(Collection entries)
****************************************

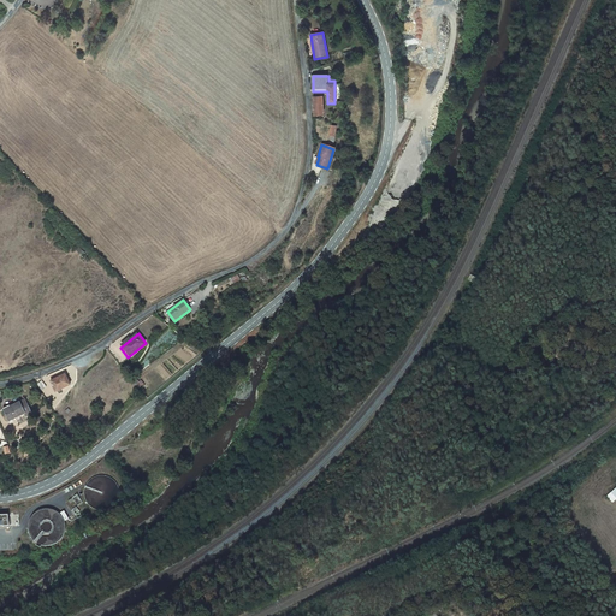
[(65,374),(51,380),(55,391),(70,385),(65,374)]
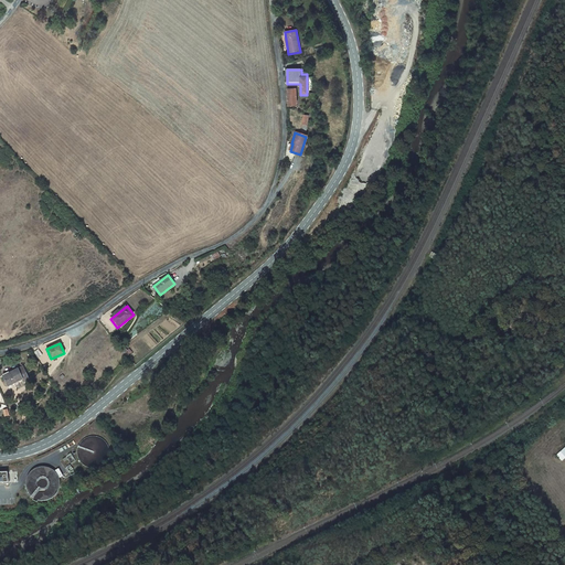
[(9,374),(3,376),(8,386),(22,379),(23,382),(29,379),(22,366),(9,373),(9,374)]
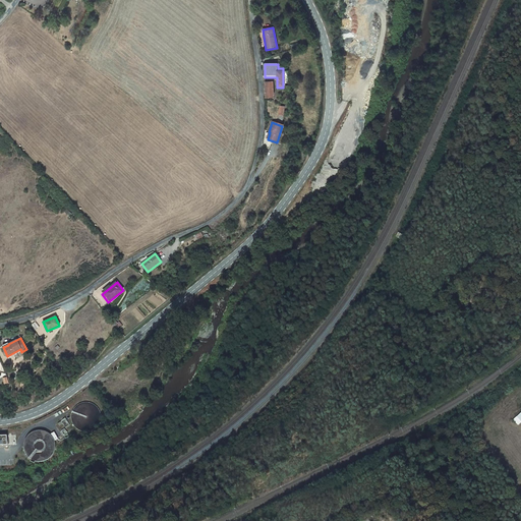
[(59,422),(61,425),(64,422),(67,427),(70,425),(66,418),(59,422)]
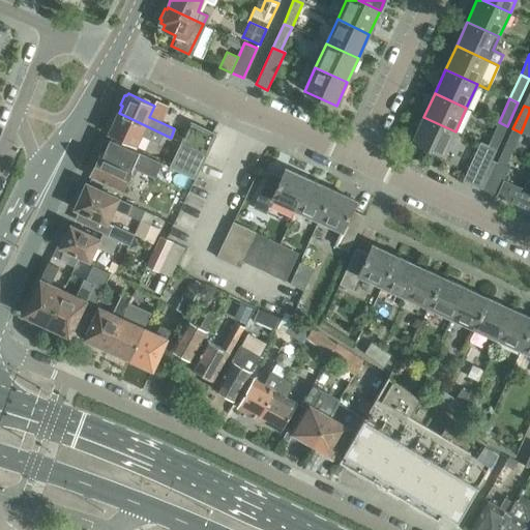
[(171,138),(119,113),(115,121),(113,120),(109,130),(110,131),(109,134),(136,146),(141,135),(158,143),(163,135),(170,139),(171,138)]
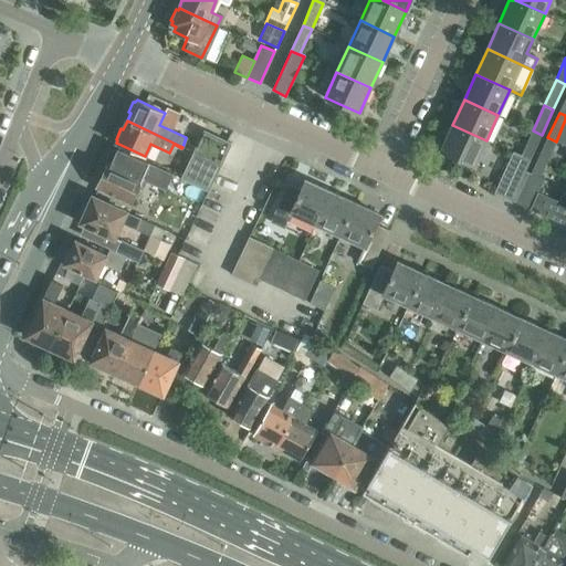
[(438,146),(442,148),(441,150),(474,166),(486,140),(452,125),(447,136),(443,134),(438,146)]
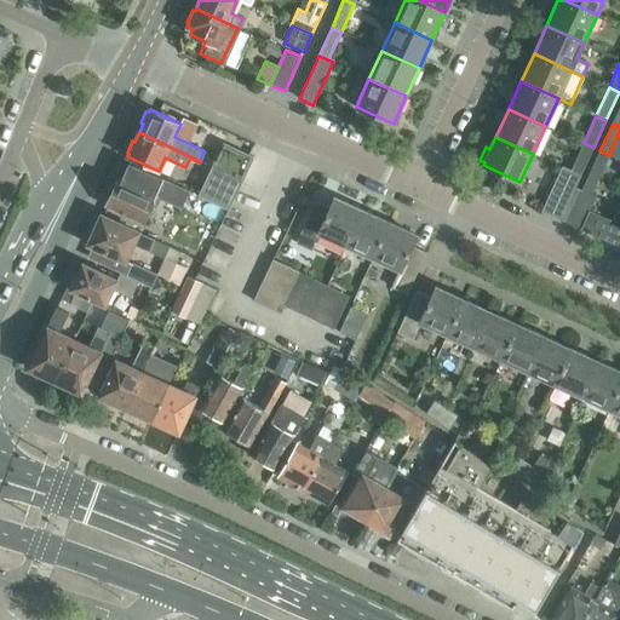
[(224,143),(213,167),(242,181),(253,158),(224,143)]
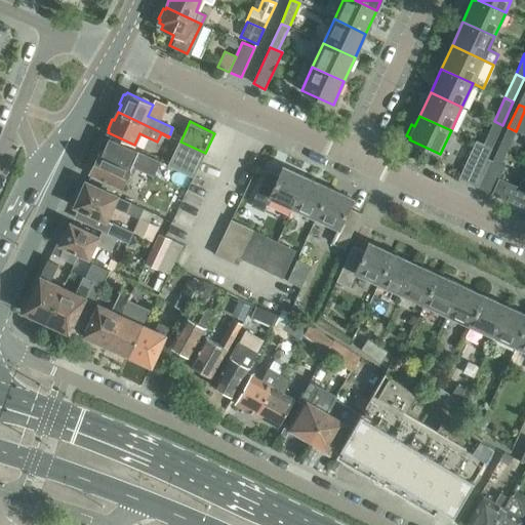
[(476,140),(475,142),(491,149),(502,125),(494,121),(483,145),(476,140)]
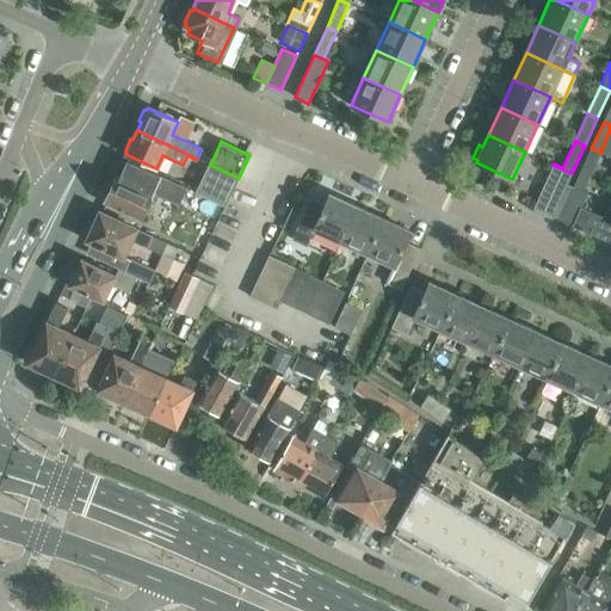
[(591,148),(579,176),(588,180),(600,153),(591,148)]
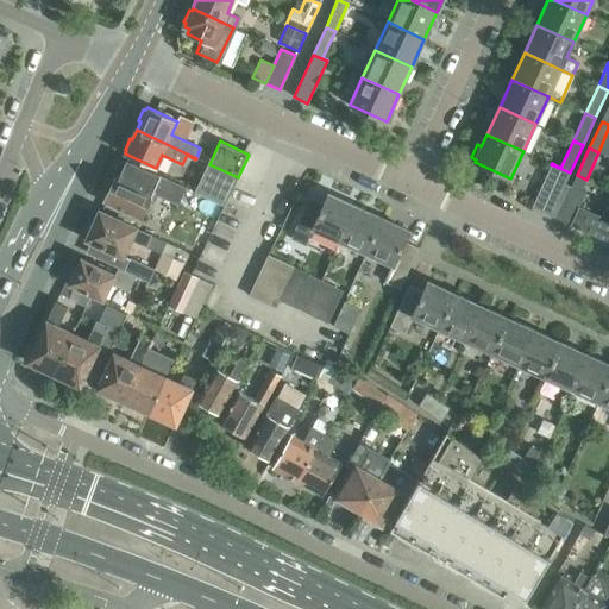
[(154,192),(152,193),(179,205),(168,227),(189,237),(207,198),(126,159),(119,175),(154,192)]
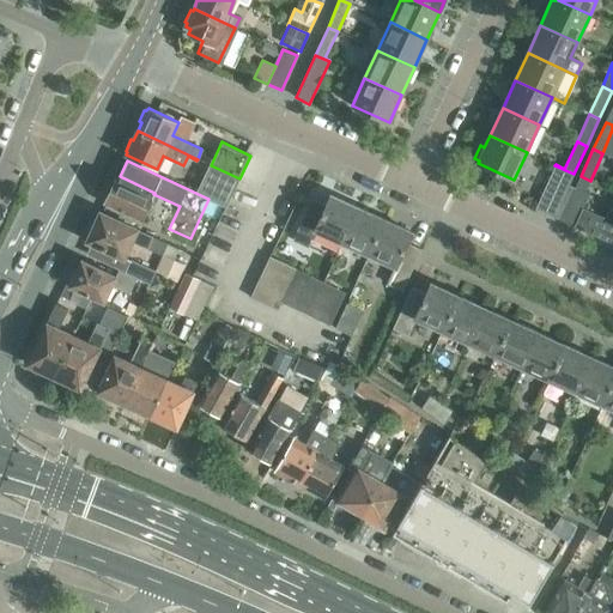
[(240,178),(211,165),(198,193),(226,206),(240,178)]
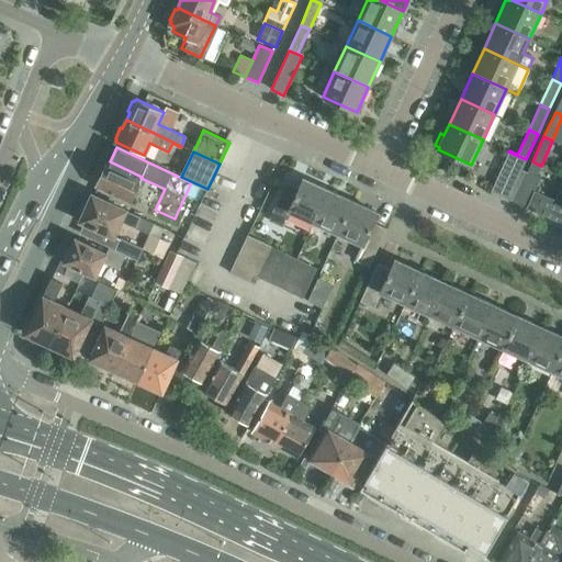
[(526,159),(508,152),(491,191),(507,199),(526,159)]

****************************************

● YOUR OBJECTIVE: Before answering, find the line with "[(224,143),(213,167),(242,181),(253,158),(224,143)]" in the records above; then reproduce exactly each line from the first through that line, leaving out pictures.

● PROBLEM SOLUTION:
[(65,374),(51,380),(55,391),(70,385),(65,374)]
[(9,374),(3,376),(8,386),(22,379),(23,382),(29,379),(22,366),(9,373),(9,374)]
[(59,422),(61,425),(64,422),(67,427),(70,425),(66,418),(59,422)]
[(171,138),(119,113),(115,121),(113,120),(109,130),(110,131),(109,134),(136,146),(141,135),(158,143),(163,135),(170,139),(171,138)]
[(438,146),(442,148),(441,150),(474,166),(486,140),(452,125),(447,136),(443,134),(438,146)]
[(224,143),(213,167),(242,181),(253,158),(224,143)]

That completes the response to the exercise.